- **WORK ITEM**
Could the lines from the start of the data through the line with "(515, 409) = (542, 291): yellow shoe -> none" be set down exactly, with no pictures among them?

Collection entries:
■ ■ ■
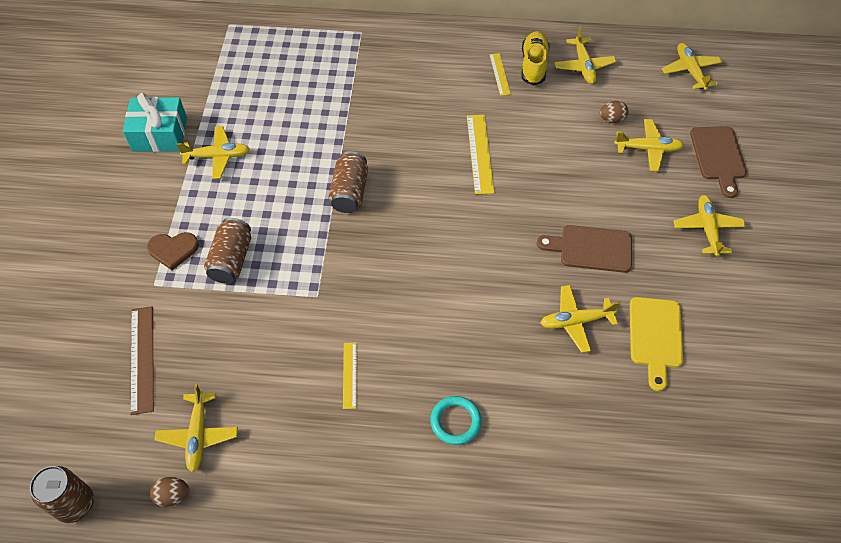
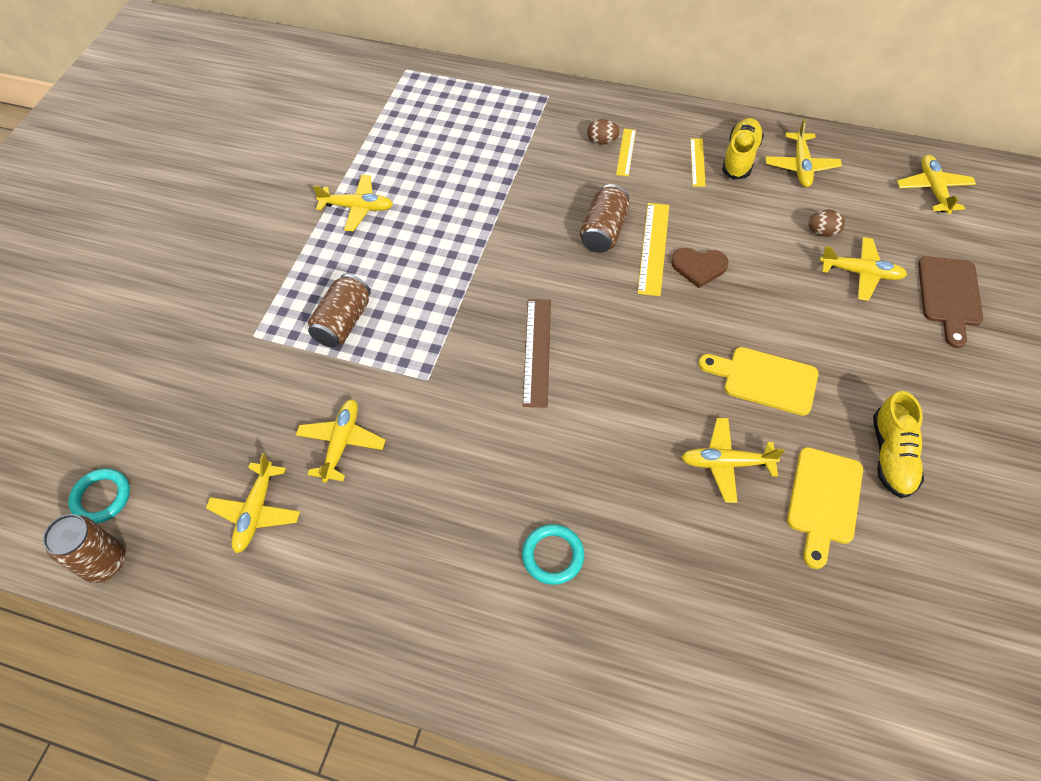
camera: 15 degrees right, 0 degrees up
(56, 450) = (102, 497): none -> turquoise ring
(142, 359) = (219, 414): brown ruler -> brown ruler (537, 351)
(160, 134) = (302, 175): turquoise gift -> none
(173, 250) = (283, 301): brown heart -> brown heart (699, 267)
(173, 495) = (210, 575): brown egg -> brown egg (602, 141)
(350, 192) = (493, 268): brown can -> brown can (604, 231)
(350, 375) = (442, 476): yellow ruler -> yellow ruler (626, 152)
(591, 249) = (764, 380): brown cutting board -> yellow cutting board
(699, 292) = (891, 455): none -> yellow shoe
(707, 228) = (917, 380): yellow plane -> yellow plane (342, 443)

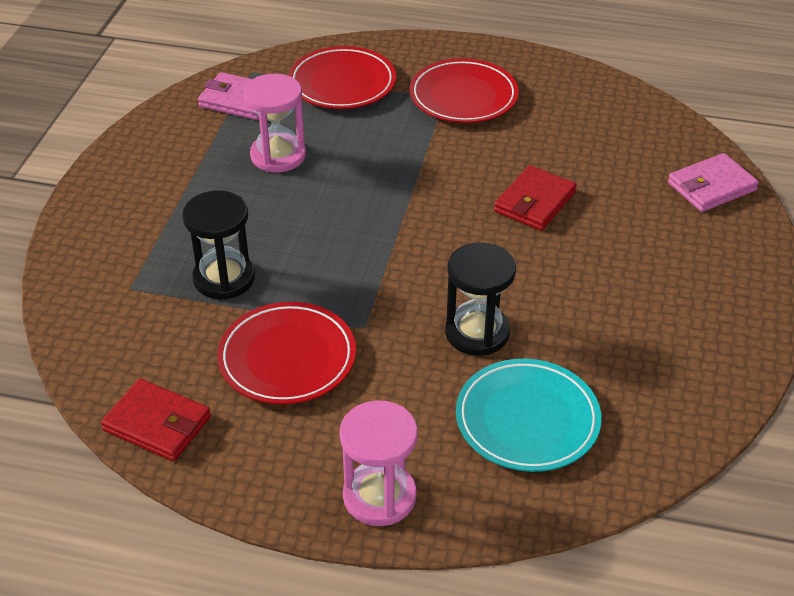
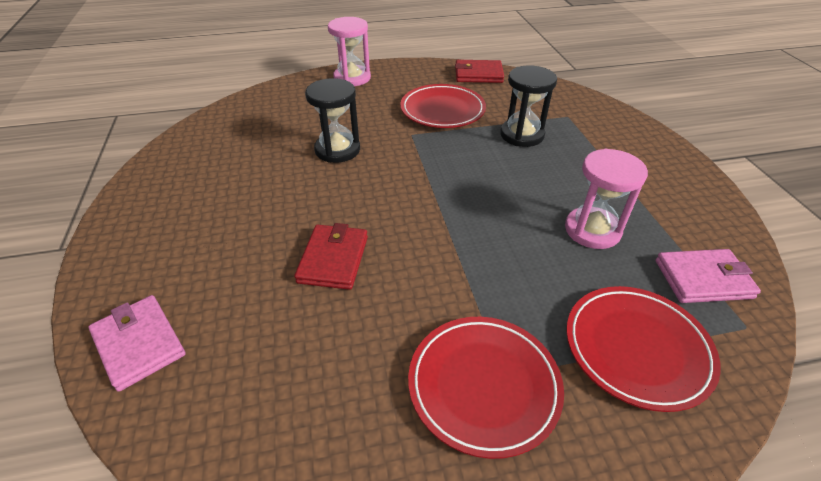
camera: 155 degrees right, 0 degrees up
(527, 420) = (288, 119): turquoise plate -> none
(711, 186) = (139, 344): pink wallet -> pink wallet turned 75 degrees counterclockwise

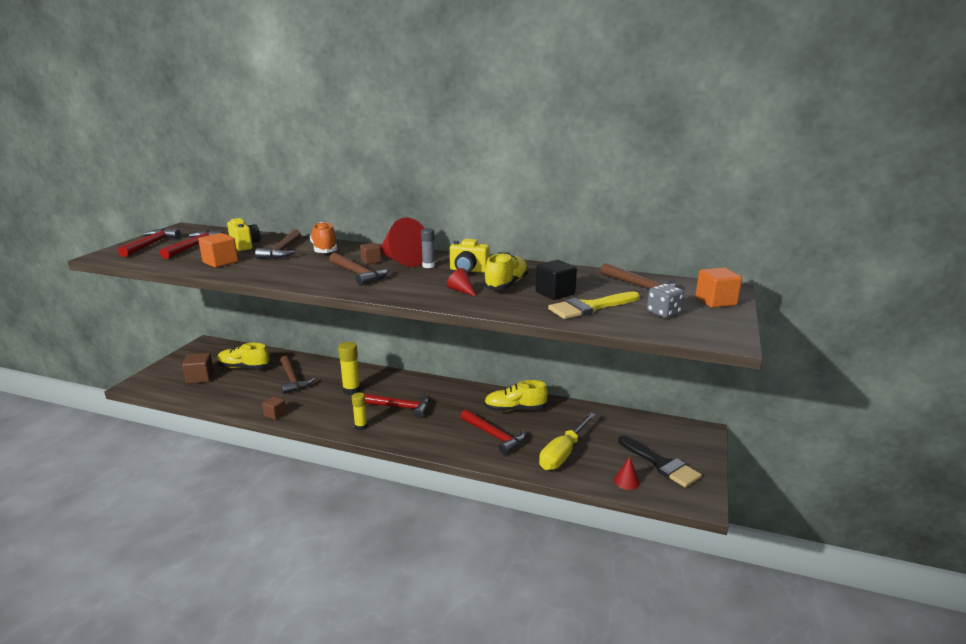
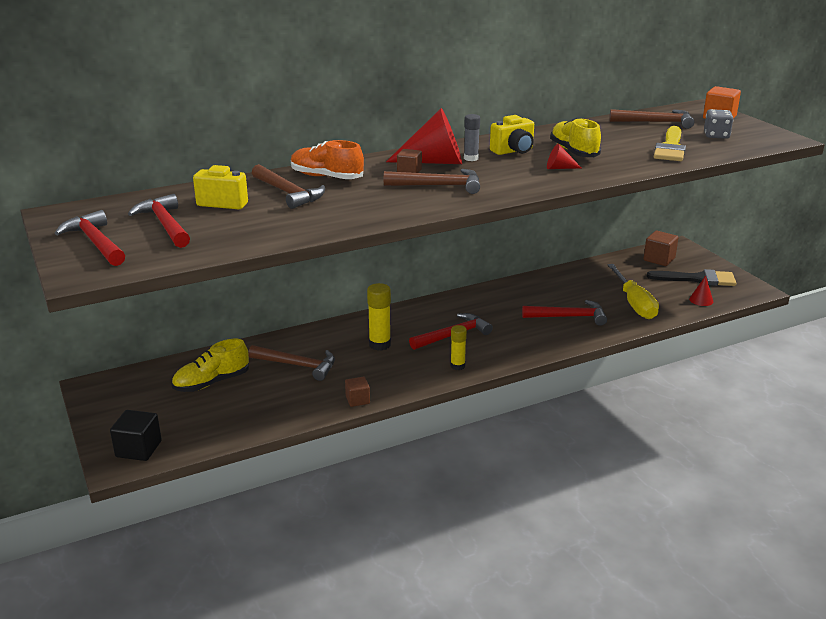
camera: 45 degrees left, 5 degrees up
(200, 378) = (185, 416): brown cube -> brown cube (659, 259)
(220, 262) = (263, 226): orange cube -> none
(515, 409) = (542, 291): yellow shoe -> none
(555, 293) = (622, 146): black cube -> black cube (138, 449)

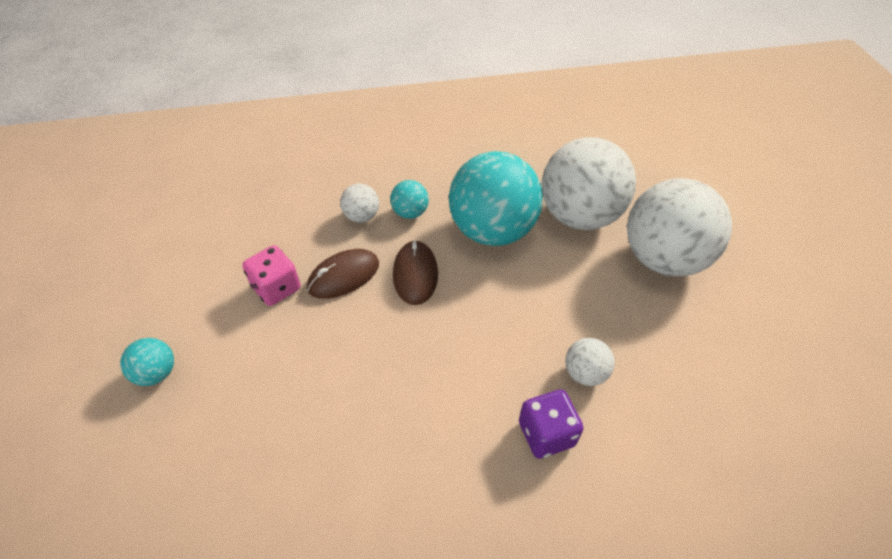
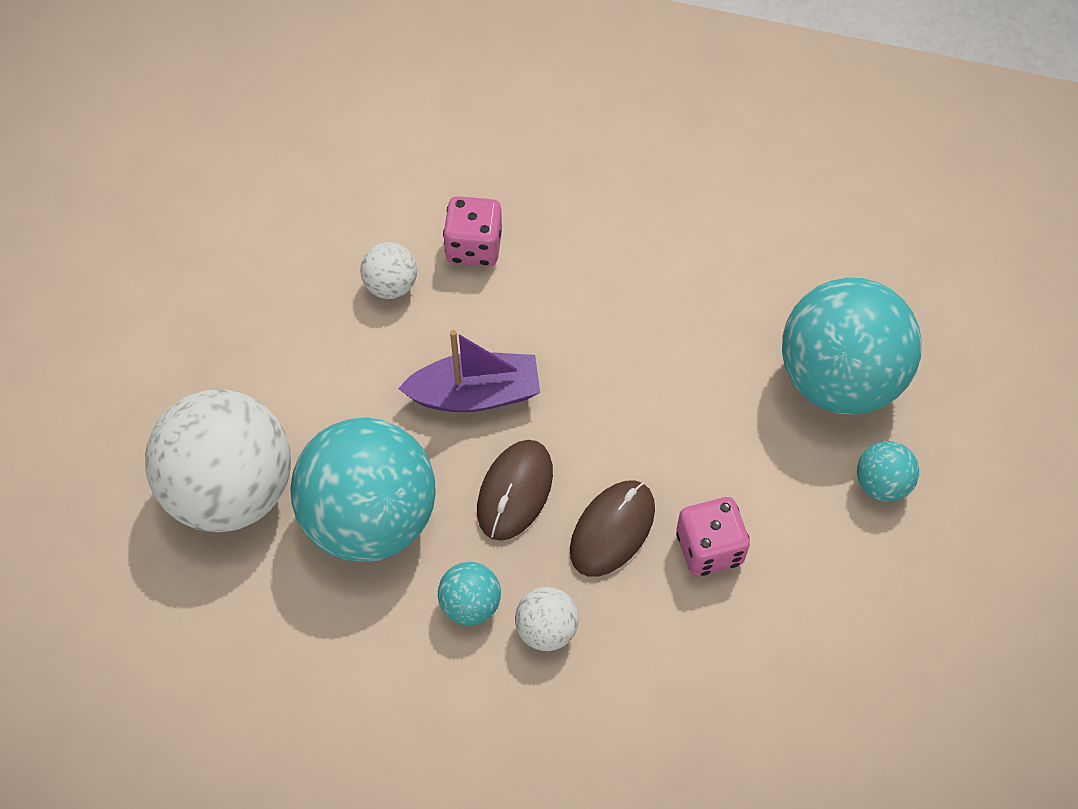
camera: 155 degrees left, 10 degrees up
(199, 444) = (838, 379): none -> turquoise ball
(343, 276) = (612, 529): brown mouse -> brown mouse turned 45 degrees counterclockwise
(474, 321) = (475, 394): none -> purple boat
(546, 434) = (474, 247): purple dice -> pink dice
(663, 259) = (181, 378): white ball -> none

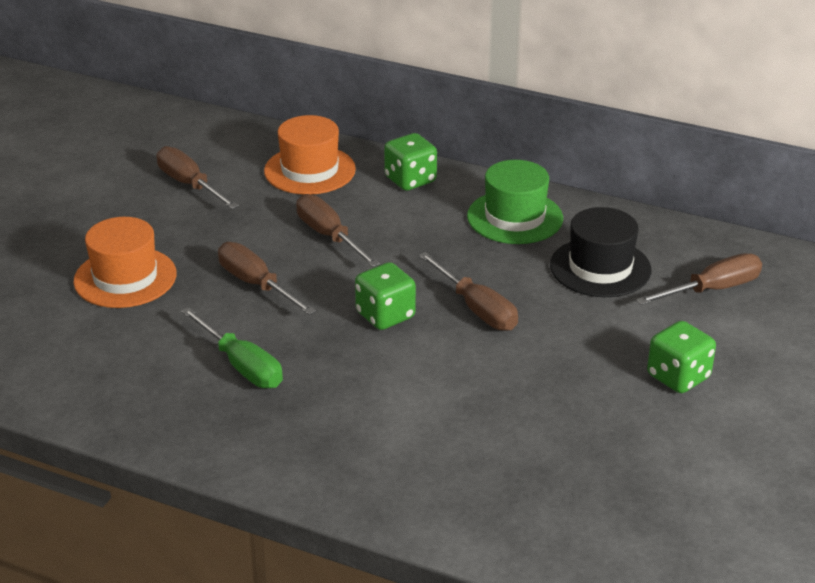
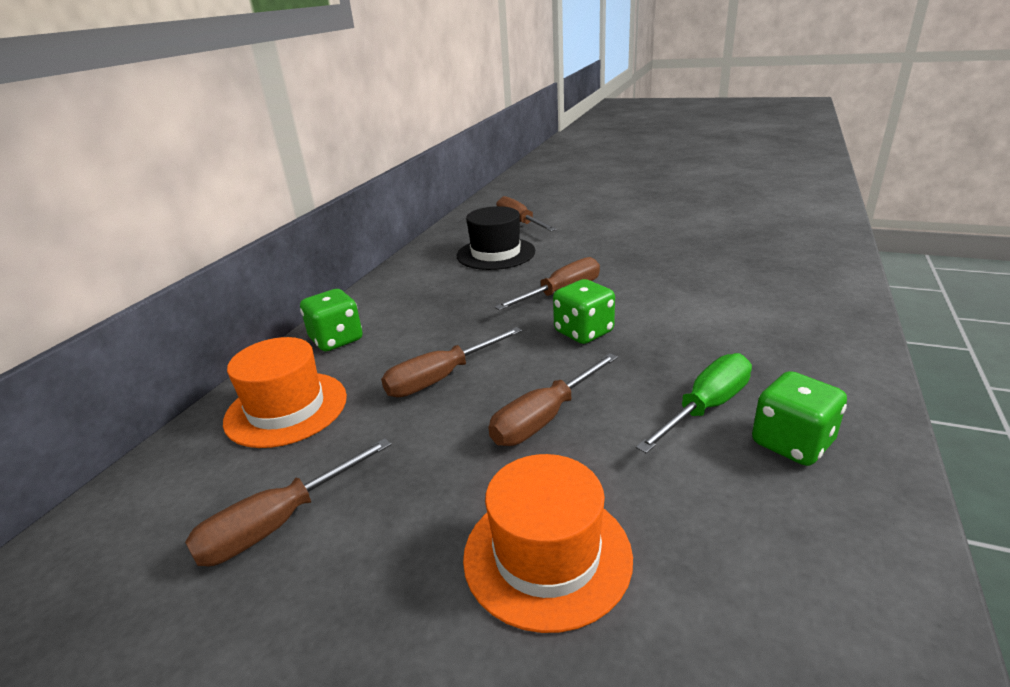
camera: 90 degrees left, 5 degrees down
(515, 217) = (419, 286): green hat -> none
(678, 377) = (621, 228): green dice -> green dice (792, 443)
■ ■ ■
- **RESPONSE BOX**
camera: 15 degrees right, 0 degrees up
(56, 450) = (102, 497): none -> turquoise ring
(142, 359) = (219, 414): brown ruler -> brown ruler (537, 351)
(160, 134) = (302, 175): turquoise gift -> none
(173, 250) = (283, 301): brown heart -> brown heart (699, 267)
(173, 495) = (210, 575): brown egg -> brown egg (602, 141)
(350, 192) = (493, 268): brown can -> brown can (604, 231)
(350, 375) = (442, 476): yellow ruler -> yellow ruler (626, 152)
(591, 249) = (764, 380): brown cutting board -> yellow cutting board
(699, 292) = (891, 455): none -> yellow shoe
(707, 228) = (917, 380): yellow plane -> yellow plane (342, 443)

camera: 155 degrees right, 0 degrees up
(527, 420) = (288, 119): turquoise plate -> none
(711, 186) = (139, 344): pink wallet -> pink wallet turned 75 degrees counterclockwise

camera: 45 degrees left, 5 degrees up
(200, 378) = (185, 416): brown cube -> brown cube (659, 259)
(220, 262) = (263, 226): orange cube -> none
(515, 409) = (542, 291): yellow shoe -> none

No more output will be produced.